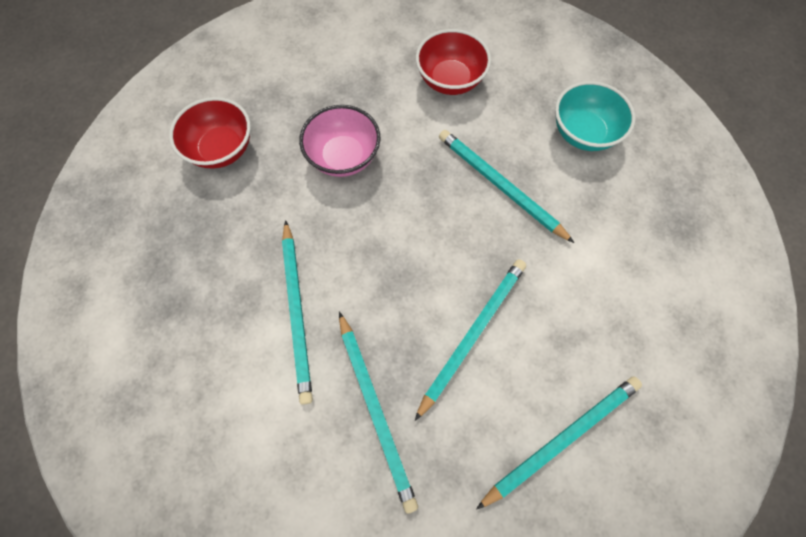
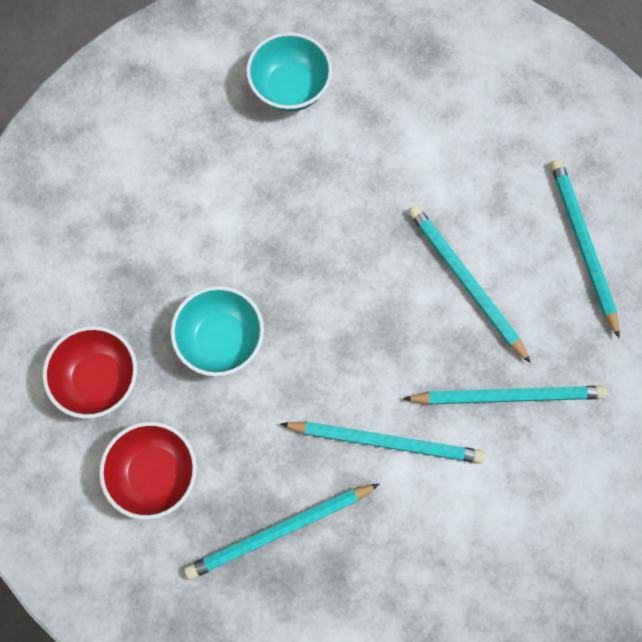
camera: 70 degrees left, 5 degrees up
pink bowl [299,105,381,177] -> turquoise bowl [171,286,264,376]
red bowl [416,29,491,95] -> red bowl moved to [43,326,137,419]
turquoise pencil [439,130,574,243] -> turquoise pencil moved to [184,484,379,580]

*-*-*

Your copy of the data above should match it exactly, apart from the images.

> _Exercise response_:
camera: 70 degrees left, 5 degrees up
pink bowl [299,105,381,177] -> turquoise bowl [171,286,264,376]
red bowl [416,29,491,95] -> red bowl moved to [43,326,137,419]
turquoise pencil [439,130,574,243] -> turquoise pencil moved to [184,484,379,580]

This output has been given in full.